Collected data
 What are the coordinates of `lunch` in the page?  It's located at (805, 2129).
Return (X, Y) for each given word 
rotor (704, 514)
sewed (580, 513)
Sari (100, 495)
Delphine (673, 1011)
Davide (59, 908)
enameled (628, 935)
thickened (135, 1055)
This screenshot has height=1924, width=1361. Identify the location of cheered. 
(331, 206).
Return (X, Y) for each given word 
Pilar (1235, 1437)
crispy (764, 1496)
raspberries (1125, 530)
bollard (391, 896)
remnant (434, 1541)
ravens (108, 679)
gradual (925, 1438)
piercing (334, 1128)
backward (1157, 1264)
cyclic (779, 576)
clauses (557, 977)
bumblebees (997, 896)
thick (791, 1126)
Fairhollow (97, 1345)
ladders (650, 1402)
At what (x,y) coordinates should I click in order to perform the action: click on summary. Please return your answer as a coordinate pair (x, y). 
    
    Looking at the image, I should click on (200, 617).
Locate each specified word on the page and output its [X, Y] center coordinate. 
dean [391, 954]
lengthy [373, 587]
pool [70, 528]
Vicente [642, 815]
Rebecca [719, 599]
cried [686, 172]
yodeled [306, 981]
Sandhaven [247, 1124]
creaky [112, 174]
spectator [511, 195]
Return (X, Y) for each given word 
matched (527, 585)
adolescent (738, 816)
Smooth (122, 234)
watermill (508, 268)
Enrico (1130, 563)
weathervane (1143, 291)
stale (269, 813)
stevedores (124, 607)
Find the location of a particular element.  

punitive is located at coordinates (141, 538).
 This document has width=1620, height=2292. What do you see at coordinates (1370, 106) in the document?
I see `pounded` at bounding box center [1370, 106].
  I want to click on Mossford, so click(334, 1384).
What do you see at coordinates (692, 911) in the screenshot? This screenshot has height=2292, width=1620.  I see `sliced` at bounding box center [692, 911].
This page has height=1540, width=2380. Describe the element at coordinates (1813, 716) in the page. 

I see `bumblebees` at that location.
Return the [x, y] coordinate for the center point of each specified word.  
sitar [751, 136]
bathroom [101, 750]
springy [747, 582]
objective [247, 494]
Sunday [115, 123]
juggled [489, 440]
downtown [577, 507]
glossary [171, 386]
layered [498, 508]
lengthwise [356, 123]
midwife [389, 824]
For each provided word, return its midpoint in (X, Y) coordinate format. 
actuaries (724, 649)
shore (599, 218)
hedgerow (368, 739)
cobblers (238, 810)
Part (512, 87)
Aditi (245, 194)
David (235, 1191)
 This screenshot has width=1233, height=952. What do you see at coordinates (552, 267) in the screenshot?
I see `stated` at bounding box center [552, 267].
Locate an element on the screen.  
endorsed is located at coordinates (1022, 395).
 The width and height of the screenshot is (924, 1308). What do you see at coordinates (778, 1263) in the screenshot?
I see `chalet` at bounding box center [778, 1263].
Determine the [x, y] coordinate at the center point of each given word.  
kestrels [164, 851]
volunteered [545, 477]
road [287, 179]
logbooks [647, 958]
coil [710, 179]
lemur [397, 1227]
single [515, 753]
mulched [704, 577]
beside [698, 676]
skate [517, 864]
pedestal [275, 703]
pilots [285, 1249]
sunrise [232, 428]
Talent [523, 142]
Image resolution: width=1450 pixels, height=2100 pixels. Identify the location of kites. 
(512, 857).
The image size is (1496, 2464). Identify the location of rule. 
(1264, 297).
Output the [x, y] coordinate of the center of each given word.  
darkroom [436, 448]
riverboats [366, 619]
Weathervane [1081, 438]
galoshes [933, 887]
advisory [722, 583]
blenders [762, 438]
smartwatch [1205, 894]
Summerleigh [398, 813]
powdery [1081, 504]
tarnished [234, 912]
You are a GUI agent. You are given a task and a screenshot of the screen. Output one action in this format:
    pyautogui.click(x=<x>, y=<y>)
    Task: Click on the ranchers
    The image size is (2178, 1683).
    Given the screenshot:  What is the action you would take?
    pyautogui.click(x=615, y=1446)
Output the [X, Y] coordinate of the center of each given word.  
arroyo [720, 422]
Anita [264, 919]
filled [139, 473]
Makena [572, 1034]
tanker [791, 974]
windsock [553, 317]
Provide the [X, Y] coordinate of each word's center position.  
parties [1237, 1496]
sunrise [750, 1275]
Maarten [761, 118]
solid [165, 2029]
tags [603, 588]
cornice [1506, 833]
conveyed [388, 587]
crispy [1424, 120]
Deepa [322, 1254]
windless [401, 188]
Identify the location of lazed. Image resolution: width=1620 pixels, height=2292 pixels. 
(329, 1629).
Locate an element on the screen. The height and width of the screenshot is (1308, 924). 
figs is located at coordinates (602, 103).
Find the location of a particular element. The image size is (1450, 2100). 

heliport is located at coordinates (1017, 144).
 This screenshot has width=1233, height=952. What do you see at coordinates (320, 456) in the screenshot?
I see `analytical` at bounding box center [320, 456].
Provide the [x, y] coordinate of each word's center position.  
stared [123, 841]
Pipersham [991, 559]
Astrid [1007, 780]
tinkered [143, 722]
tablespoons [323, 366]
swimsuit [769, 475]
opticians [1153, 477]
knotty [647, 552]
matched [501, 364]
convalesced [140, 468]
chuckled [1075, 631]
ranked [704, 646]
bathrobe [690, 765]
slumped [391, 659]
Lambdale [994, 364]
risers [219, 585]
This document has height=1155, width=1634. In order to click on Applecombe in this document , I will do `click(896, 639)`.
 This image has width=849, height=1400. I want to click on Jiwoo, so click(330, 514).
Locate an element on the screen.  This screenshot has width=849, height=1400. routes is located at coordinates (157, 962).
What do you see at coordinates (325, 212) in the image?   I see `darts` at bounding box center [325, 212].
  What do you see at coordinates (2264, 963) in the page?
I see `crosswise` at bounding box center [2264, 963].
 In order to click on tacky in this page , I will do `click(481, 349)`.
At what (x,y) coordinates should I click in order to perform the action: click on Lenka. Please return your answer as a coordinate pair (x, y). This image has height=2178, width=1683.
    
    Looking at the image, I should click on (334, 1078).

TASK BRIEF: Please turn every line of the items above into a numbered list, dropping the blank lines.

WRITTEN SOLUTION:
1.  What are the coordinates of `lunch` in the page?  It's located at (805, 2129).
2. Return (X, Y) for each given word 
3. rotor (704, 514)
4. sewed (580, 513)
5. Sari (100, 495)
6. Delphine (673, 1011)
7. Davide (59, 908)
8. enameled (628, 935)
9. thickened (135, 1055)
10. This screenshot has height=1924, width=1361. Identify the location of cheered. 
11. (331, 206).
12. Return (X, Y) for each given word 
13. Pilar (1235, 1437)
14. crispy (764, 1496)
15. raspberries (1125, 530)
16. bollard (391, 896)
17. remnant (434, 1541)
18. ravens (108, 679)
19. gradual (925, 1438)
20. piercing (334, 1128)
21. backward (1157, 1264)
22. cyclic (779, 576)
23. clauses (557, 977)
24. bumblebees (997, 896)
25. thick (791, 1126)
26. Fairhollow (97, 1345)
27. ladders (650, 1402)
28. At what (x,y) coordinates should I click in order to perform the action: click on summary. Please return your answer as a coordinate pair (x, y). 
29.     Looking at the image, I should click on (200, 617).
30. Locate each specified word on the page and output its [X, Y] center coordinate. 
31. dean [391, 954]
32. lengthy [373, 587]
33. pool [70, 528]
34. Vicente [642, 815]
35. Rebecca [719, 599]
36. cried [686, 172]
37. yodeled [306, 981]
38. Sandhaven [247, 1124]
39. creaky [112, 174]
40. spectator [511, 195]
41. Return (X, Y) for each given word 
42. matched (527, 585)
43. adolescent (738, 816)
44. Smooth (122, 234)
45. watermill (508, 268)
46. Enrico (1130, 563)
47. weathervane (1143, 291)
48. stale (269, 813)
49. stevedores (124, 607)
50. Find the location of a particular element.  
51. punitive is located at coordinates (141, 538).
52.  This document has width=1620, height=2292. What do you see at coordinates (1370, 106) in the document?
53. I see `pounded` at bounding box center [1370, 106].
54.   I want to click on Mossford, so click(334, 1384).
55. What do you see at coordinates (692, 911) in the screenshot? This screenshot has height=2292, width=1620.  I see `sliced` at bounding box center [692, 911].
56. This page has height=1540, width=2380. Describe the element at coordinates (1813, 716) in the page. 
57. I see `bumblebees` at that location.
58. Return the [x, y] coordinate for the center point of each specified word.  
59. sitar [751, 136]
60. bathroom [101, 750]
61. springy [747, 582]
62. objective [247, 494]
63. Sunday [115, 123]
64. juggled [489, 440]
65. downtown [577, 507]
66. glossary [171, 386]
67. layered [498, 508]
68. lengthwise [356, 123]
69. midwife [389, 824]
70. For each provided word, return its midpoint in (X, Y) coordinate format. 
71. actuaries (724, 649)
72. shore (599, 218)
73. hedgerow (368, 739)
74. cobblers (238, 810)
75. Part (512, 87)
76. Aditi (245, 194)
77. David (235, 1191)
78.  This screenshot has width=1233, height=952. What do you see at coordinates (552, 267) in the screenshot?
79. I see `stated` at bounding box center [552, 267].
80. Locate an element on the screen.  
81. endorsed is located at coordinates (1022, 395).
82.  The width and height of the screenshot is (924, 1308). What do you see at coordinates (778, 1263) in the screenshot?
83. I see `chalet` at bounding box center [778, 1263].
84. Determine the [x, y] coordinate at the center point of each given word.  
85. kestrels [164, 851]
86. volunteered [545, 477]
87. road [287, 179]
88. logbooks [647, 958]
89. coil [710, 179]
90. lemur [397, 1227]
91. single [515, 753]
92. mulched [704, 577]
93. beside [698, 676]
94. skate [517, 864]
95. pedestal [275, 703]
96. pilots [285, 1249]
97. sunrise [232, 428]
98. Talent [523, 142]
99. Image resolution: width=1450 pixels, height=2100 pixels. Identify the location of kites. 
100. (512, 857).
101. The image size is (1496, 2464). Identify the location of rule. 
102. (1264, 297).
103. Output the [x, y] coordinate of the center of each given word.  
104. darkroom [436, 448]
105. riverboats [366, 619]
106. Weathervane [1081, 438]
107. galoshes [933, 887]
108. advisory [722, 583]
109. blenders [762, 438]
110. smartwatch [1205, 894]
111. Summerleigh [398, 813]
112. powdery [1081, 504]
113. tarnished [234, 912]
114. You are a GUI agent. You are given a task and a screenshot of the screen. Output one action in this format:
115.     pyautogui.click(x=<x>, y=<y>)
116.     Task: Click on the ranchers
117.     The image size is (2178, 1683).
118.     Given the screenshot:  What is the action you would take?
119.     pyautogui.click(x=615, y=1446)
120. Output the [X, Y] coordinate of the center of each given word.  
121. arroyo [720, 422]
122. Anita [264, 919]
123. filled [139, 473]
124. Makena [572, 1034]
125. tanker [791, 974]
126. windsock [553, 317]
127. Provide the [X, Y] coordinate of each word's center position.  
128. parties [1237, 1496]
129. sunrise [750, 1275]
130. Maarten [761, 118]
131. solid [165, 2029]
132. tags [603, 588]
133. cornice [1506, 833]
134. conveyed [388, 587]
135. crispy [1424, 120]
136. Deepa [322, 1254]
137. windless [401, 188]
138. Identify the location of lazed. Image resolution: width=1620 pixels, height=2292 pixels. 
139. (329, 1629).
140. Locate an element on the screen. The height and width of the screenshot is (1308, 924). 
141. figs is located at coordinates (602, 103).
142. Find the location of a particular element. The image size is (1450, 2100). 
143. heliport is located at coordinates (1017, 144).
144.  This screenshot has width=1233, height=952. What do you see at coordinates (320, 456) in the screenshot?
145. I see `analytical` at bounding box center [320, 456].
146. Provide the [x, y] coordinate of each word's center position.  
147. stared [123, 841]
148. Pipersham [991, 559]
149. Astrid [1007, 780]
150. tinkered [143, 722]
151. tablespoons [323, 366]
152. swimsuit [769, 475]
153. opticians [1153, 477]
154. knotty [647, 552]
155. matched [501, 364]
156. convalesced [140, 468]
157. chuckled [1075, 631]
158. ranked [704, 646]
159. bathrobe [690, 765]
160. slumped [391, 659]
161. Lambdale [994, 364]
162. risers [219, 585]
163. This document has height=1155, width=1634. In order to click on Applecombe in this document , I will do `click(896, 639)`.
164.  This image has width=849, height=1400. I want to click on Jiwoo, so click(330, 514).
165. Locate an element on the screen.  This screenshot has width=849, height=1400. routes is located at coordinates (157, 962).
166. What do you see at coordinates (325, 212) in the image?   I see `darts` at bounding box center [325, 212].
167.   What do you see at coordinates (2264, 963) in the page?
168. I see `crosswise` at bounding box center [2264, 963].
169.  In order to click on tacky in this page , I will do `click(481, 349)`.
170. At what (x,y) coordinates should I click in order to perform the action: click on Lenka. Please return your answer as a coordinate pair (x, y). This image has height=2178, width=1683.
171.     Looking at the image, I should click on (334, 1078).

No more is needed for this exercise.